▶ _Task details_:
Print each record exactly as it appears, but drop the images.

Before-and-after change records
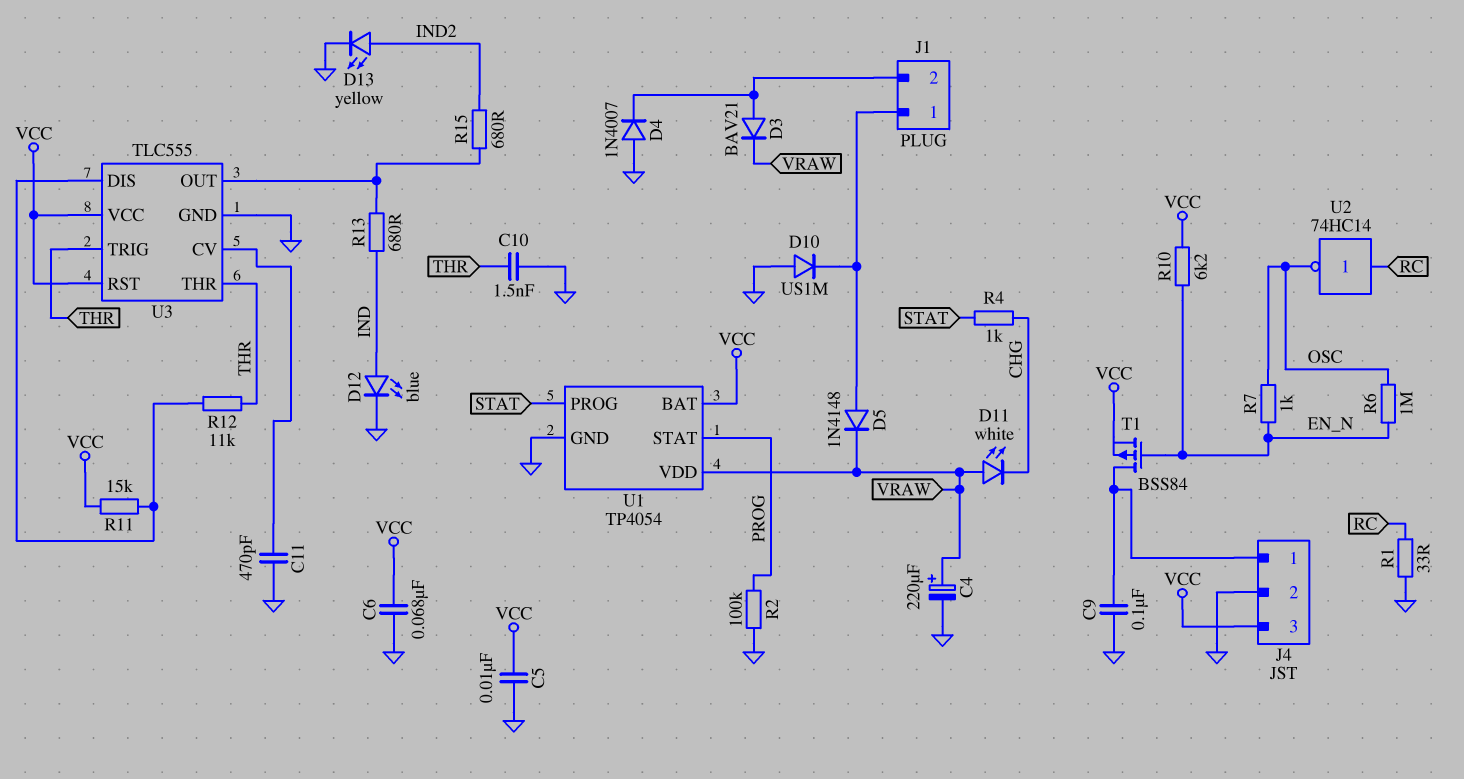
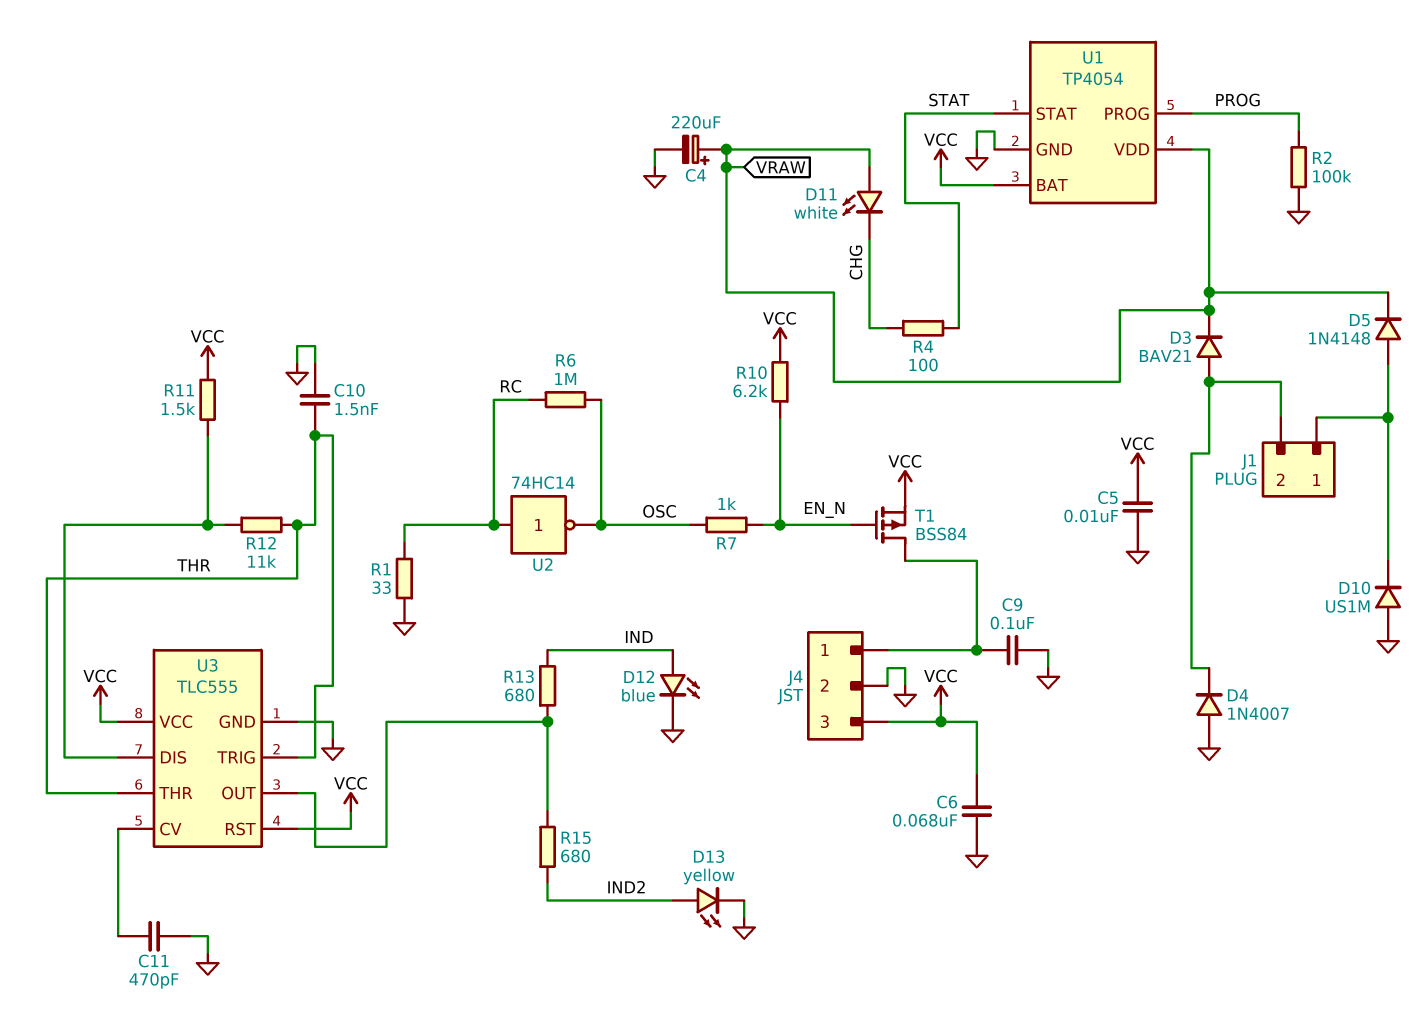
R4: 1k (CHG, STAT) -> 100 (CHG, STAT)
R6: 1M (EN_N, OSC) -> 1M (OSC, RC)
R11: 15k (U3/DIS, VCC) -> 1.5k (U3/DIS, VCC)
U1 pin PROG: STAT -> PROG
U1 pin STAT: PROG -> STAT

▶ _Result below_:
R4: 1k (CHG, STAT) -> 100 (CHG, STAT)
R6: 1M (EN_N, OSC) -> 1M (OSC, RC)
R11: 15k (U3/DIS, VCC) -> 1.5k (U3/DIS, VCC)
U1 pin PROG: STAT -> PROG
U1 pin STAT: PROG -> STAT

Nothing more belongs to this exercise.